_THE TASK_
Print back every record below, exactly as it stands.

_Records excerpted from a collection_
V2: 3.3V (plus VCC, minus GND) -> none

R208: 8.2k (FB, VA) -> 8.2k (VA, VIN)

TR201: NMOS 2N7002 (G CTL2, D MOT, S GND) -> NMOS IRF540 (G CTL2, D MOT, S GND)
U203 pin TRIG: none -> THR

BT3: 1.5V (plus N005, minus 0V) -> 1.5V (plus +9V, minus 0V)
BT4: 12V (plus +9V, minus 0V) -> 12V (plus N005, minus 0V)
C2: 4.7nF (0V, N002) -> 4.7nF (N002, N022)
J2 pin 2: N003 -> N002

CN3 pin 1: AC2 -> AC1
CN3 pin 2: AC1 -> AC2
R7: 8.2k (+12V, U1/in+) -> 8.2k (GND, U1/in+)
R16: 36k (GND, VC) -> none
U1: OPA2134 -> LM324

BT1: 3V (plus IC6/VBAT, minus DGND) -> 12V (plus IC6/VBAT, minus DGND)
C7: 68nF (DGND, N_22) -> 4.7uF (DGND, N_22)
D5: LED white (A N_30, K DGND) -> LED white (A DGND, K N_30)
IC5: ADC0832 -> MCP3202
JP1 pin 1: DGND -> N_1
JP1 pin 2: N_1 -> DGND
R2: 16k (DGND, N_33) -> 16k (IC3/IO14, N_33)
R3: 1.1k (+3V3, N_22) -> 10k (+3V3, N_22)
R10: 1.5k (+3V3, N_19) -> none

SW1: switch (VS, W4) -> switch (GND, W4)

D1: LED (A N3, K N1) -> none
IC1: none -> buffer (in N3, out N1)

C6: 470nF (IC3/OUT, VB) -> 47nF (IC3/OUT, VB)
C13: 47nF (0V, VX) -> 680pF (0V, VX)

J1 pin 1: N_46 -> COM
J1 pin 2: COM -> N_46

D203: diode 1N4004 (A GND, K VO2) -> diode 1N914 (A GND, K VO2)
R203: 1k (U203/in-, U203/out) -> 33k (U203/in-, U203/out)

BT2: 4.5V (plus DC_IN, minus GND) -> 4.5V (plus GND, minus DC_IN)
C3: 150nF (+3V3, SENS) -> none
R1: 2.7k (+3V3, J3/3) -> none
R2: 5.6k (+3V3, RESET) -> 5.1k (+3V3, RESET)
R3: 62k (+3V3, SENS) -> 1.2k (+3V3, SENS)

_SOLUTION TO THE EXERCISE_
V2: 3.3V (plus VCC, minus GND) -> none

R208: 8.2k (FB, VA) -> 8.2k (VA, VIN)

TR201: NMOS 2N7002 (G CTL2, D MOT, S GND) -> NMOS IRF540 (G CTL2, D MOT, S GND)
U203 pin TRIG: none -> THR

BT3: 1.5V (plus N005, minus 0V) -> 1.5V (plus +9V, minus 0V)
BT4: 12V (plus +9V, minus 0V) -> 12V (plus N005, minus 0V)
C2: 4.7nF (0V, N002) -> 4.7nF (N002, N022)
J2 pin 2: N003 -> N002

CN3 pin 1: AC2 -> AC1
CN3 pin 2: AC1 -> AC2
R7: 8.2k (+12V, U1/in+) -> 8.2k (GND, U1/in+)
R16: 36k (GND, VC) -> none
U1: OPA2134 -> LM324

BT1: 3V (plus IC6/VBAT, minus DGND) -> 12V (plus IC6/VBAT, minus DGND)
C7: 68nF (DGND, N_22) -> 4.7uF (DGND, N_22)
D5: LED white (A N_30, K DGND) -> LED white (A DGND, K N_30)
IC5: ADC0832 -> MCP3202
JP1 pin 1: DGND -> N_1
JP1 pin 2: N_1 -> DGND
R2: 16k (DGND, N_33) -> 16k (IC3/IO14, N_33)
R3: 1.1k (+3V3, N_22) -> 10k (+3V3, N_22)
R10: 1.5k (+3V3, N_19) -> none

SW1: switch (VS, W4) -> switch (GND, W4)

D1: LED (A N3, K N1) -> none
IC1: none -> buffer (in N3, out N1)

C6: 470nF (IC3/OUT, VB) -> 47nF (IC3/OUT, VB)
C13: 47nF (0V, VX) -> 680pF (0V, VX)

J1 pin 1: N_46 -> COM
J1 pin 2: COM -> N_46

D203: diode 1N4004 (A GND, K VO2) -> diode 1N914 (A GND, K VO2)
R203: 1k (U203/in-, U203/out) -> 33k (U203/in-, U203/out)

BT2: 4.5V (plus DC_IN, minus GND) -> 4.5V (plus GND, minus DC_IN)
C3: 150nF (+3V3, SENS) -> none
R1: 2.7k (+3V3, J3/3) -> none
R2: 5.6k (+3V3, RESET) -> 5.1k (+3V3, RESET)
R3: 62k (+3V3, SENS) -> 1.2k (+3V3, SENS)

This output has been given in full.